→ **Requirement**
From the line that holds "mask stroma" to the last line of the data, copy everything exactly; leave out all the rest.

[begin Provided information]

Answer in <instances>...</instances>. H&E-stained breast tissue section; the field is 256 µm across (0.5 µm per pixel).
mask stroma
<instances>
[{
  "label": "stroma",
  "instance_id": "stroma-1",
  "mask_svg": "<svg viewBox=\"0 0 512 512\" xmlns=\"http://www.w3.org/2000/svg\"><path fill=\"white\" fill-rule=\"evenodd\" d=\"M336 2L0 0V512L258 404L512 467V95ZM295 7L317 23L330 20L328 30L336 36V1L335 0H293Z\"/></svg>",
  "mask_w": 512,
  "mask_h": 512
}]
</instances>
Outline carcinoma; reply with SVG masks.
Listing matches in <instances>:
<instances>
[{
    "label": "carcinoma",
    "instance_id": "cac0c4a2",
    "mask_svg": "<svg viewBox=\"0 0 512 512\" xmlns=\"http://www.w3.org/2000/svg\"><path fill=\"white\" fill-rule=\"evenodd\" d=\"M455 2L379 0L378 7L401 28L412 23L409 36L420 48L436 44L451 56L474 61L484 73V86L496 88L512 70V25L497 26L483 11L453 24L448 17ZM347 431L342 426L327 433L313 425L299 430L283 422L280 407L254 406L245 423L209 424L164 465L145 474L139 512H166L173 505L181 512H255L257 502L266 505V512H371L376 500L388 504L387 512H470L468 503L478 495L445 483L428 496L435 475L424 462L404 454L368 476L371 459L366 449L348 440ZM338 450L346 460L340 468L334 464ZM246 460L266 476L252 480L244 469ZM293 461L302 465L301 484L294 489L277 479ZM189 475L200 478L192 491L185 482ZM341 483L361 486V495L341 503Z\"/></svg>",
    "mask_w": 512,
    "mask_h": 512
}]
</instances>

[end Provided information]

→ **Final result**
mask stroma
<instances>
[{
  "label": "stroma",
  "instance_id": "stroma-1",
  "mask_svg": "<svg viewBox=\"0 0 512 512\" xmlns=\"http://www.w3.org/2000/svg\"><path fill=\"white\" fill-rule=\"evenodd\" d=\"M336 2L0 0V512L258 404L512 467V95ZM295 7L317 23L330 20L328 30L336 36V1L335 0H293Z\"/></svg>",
  "mask_w": 512,
  "mask_h": 512
}]
</instances>
Outline carcinoma; reply with SVG masks.
Listing matches in <instances>:
<instances>
[{
    "label": "carcinoma",
    "instance_id": "cac0c4a2",
    "mask_svg": "<svg viewBox=\"0 0 512 512\" xmlns=\"http://www.w3.org/2000/svg\"><path fill=\"white\" fill-rule=\"evenodd\" d=\"M455 2L379 0L378 7L401 28L412 23L409 36L420 48L436 44L451 56L474 61L484 73V86L496 88L512 70V25L497 26L483 11L453 24L448 17ZM347 431L342 426L327 433L313 425L299 430L283 422L280 407L254 406L245 423L209 424L164 465L145 474L139 512H166L173 505L181 512H255L257 502L266 505V512H371L376 500L388 504L387 512H470L468 503L478 495L445 483L428 496L435 475L424 462L404 454L368 476L371 459L366 449L348 440ZM338 450L346 460L340 468L334 464ZM246 460L266 476L252 480L244 469ZM293 461L302 465L301 484L294 489L277 479ZM189 475L200 478L192 491L185 482ZM341 483L361 486V495L341 503Z\"/></svg>",
    "mask_w": 512,
    "mask_h": 512
}]
</instances>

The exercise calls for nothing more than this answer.